◆ Supplied data:

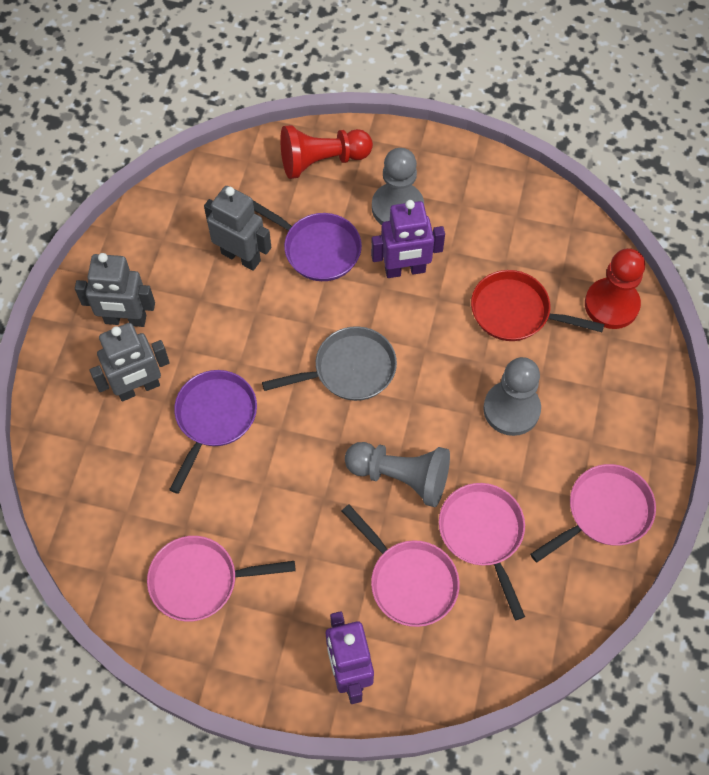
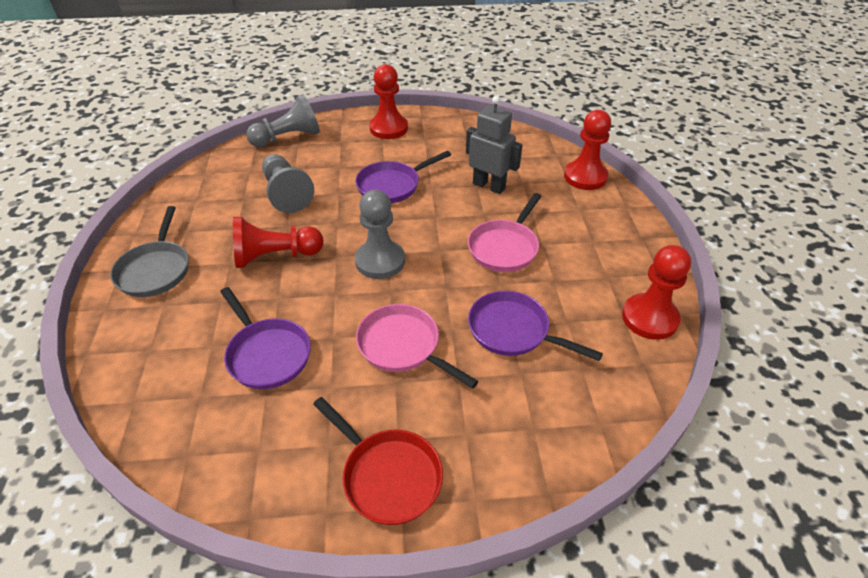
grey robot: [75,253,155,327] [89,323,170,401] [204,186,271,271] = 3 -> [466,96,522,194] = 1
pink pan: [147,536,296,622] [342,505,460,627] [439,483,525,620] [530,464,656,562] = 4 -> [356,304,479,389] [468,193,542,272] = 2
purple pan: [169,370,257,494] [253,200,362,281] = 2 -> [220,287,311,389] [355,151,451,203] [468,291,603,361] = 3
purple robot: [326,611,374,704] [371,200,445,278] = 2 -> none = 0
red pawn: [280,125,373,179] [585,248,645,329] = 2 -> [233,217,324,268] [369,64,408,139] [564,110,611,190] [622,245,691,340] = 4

◆ Exercise directions: Drop the images; restate the listing exactly.

◆ Solved exercise:
grey robot: [75,253,155,327] [89,323,170,401] [204,186,271,271] = 3 -> [466,96,522,194] = 1
pink pan: [147,536,296,622] [342,505,460,627] [439,483,525,620] [530,464,656,562] = 4 -> [356,304,479,389] [468,193,542,272] = 2
purple pan: [169,370,257,494] [253,200,362,281] = 2 -> [220,287,311,389] [355,151,451,203] [468,291,603,361] = 3
purple robot: [326,611,374,704] [371,200,445,278] = 2 -> none = 0
red pawn: [280,125,373,179] [585,248,645,329] = 2 -> [233,217,324,268] [369,64,408,139] [564,110,611,190] [622,245,691,340] = 4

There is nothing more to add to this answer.